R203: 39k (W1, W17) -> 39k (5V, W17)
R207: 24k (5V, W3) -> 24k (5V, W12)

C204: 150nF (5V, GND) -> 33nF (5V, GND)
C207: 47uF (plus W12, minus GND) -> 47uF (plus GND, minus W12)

******

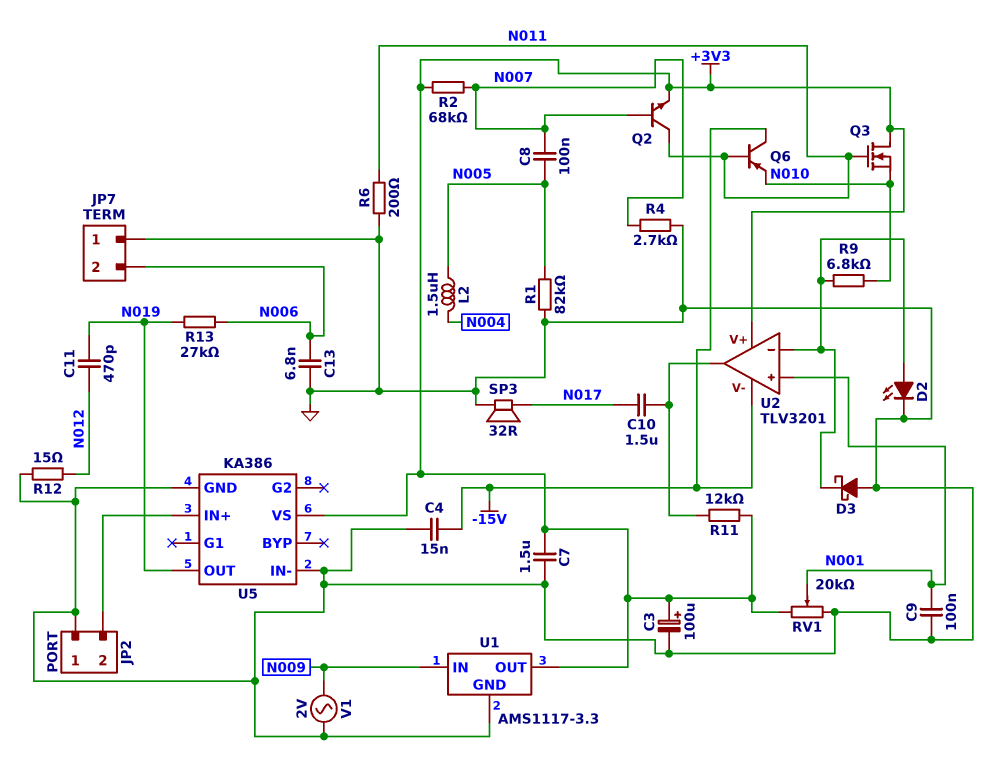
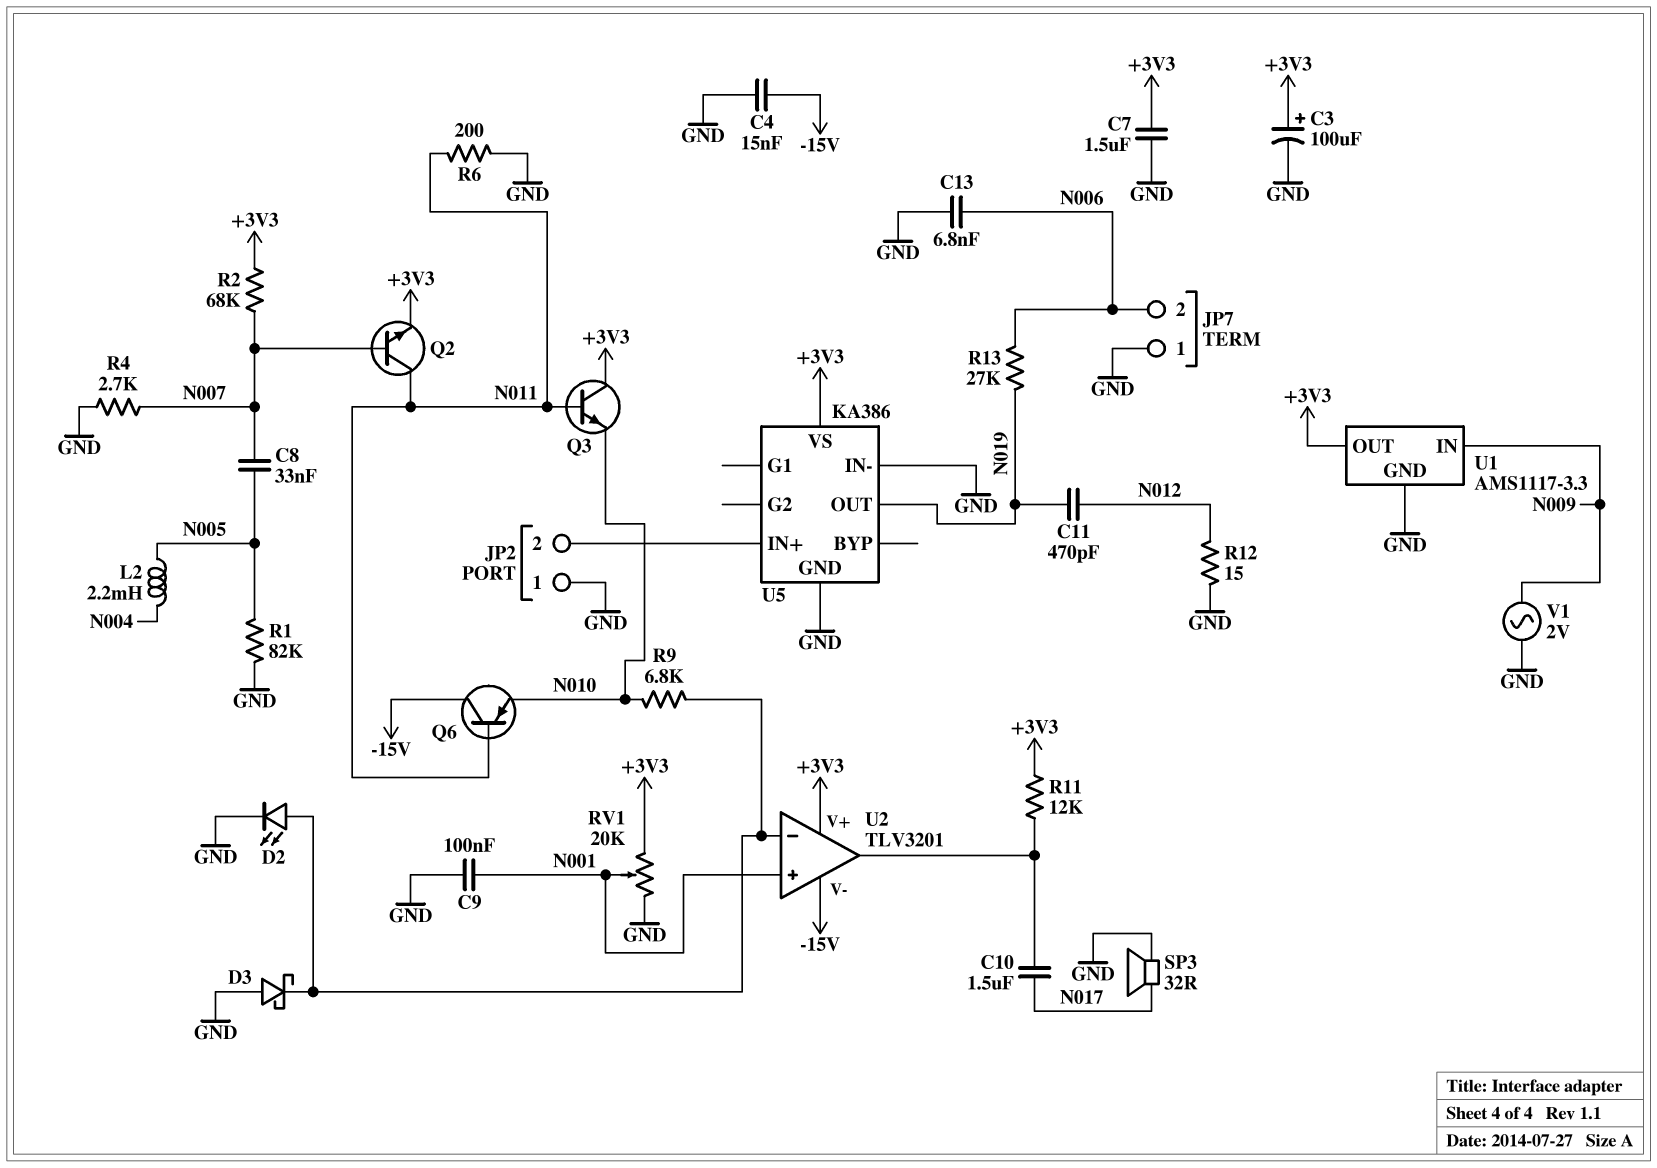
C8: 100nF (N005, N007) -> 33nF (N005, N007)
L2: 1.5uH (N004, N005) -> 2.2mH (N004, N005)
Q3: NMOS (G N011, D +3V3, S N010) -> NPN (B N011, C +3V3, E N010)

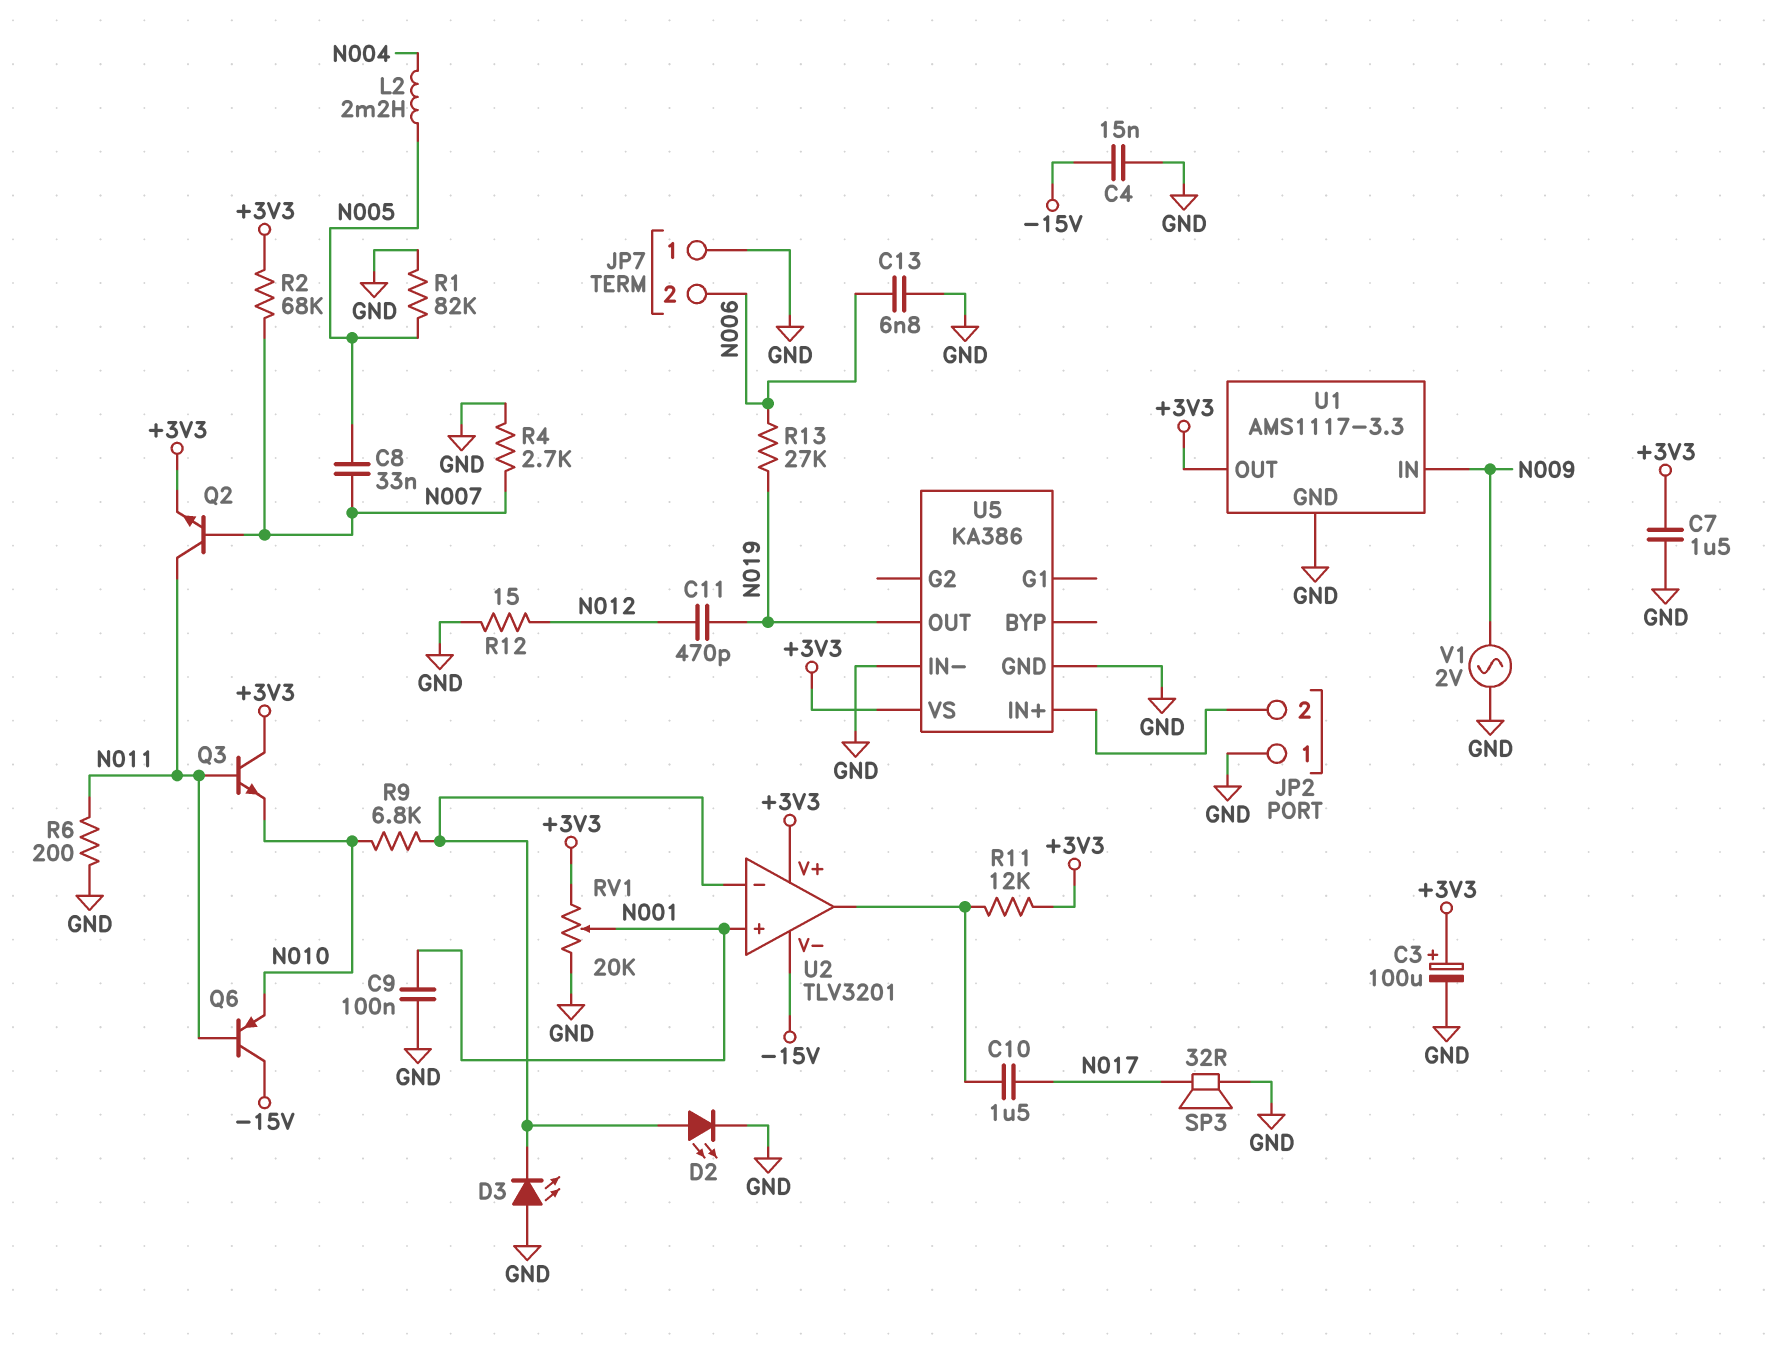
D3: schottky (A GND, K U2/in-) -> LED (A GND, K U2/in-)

******

Task requirements:
Set down word for word the lines above from the one with "Q3: NMOS (G" up to and including the one with "D3: schottky (A". Omit every picture.

Written answer:
Q3: NMOS (G N011, D +3V3, S N010) -> NPN (B N011, C +3V3, E N010)

D3: schottky (A GND, K U2/in-) -> LED (A GND, K U2/in-)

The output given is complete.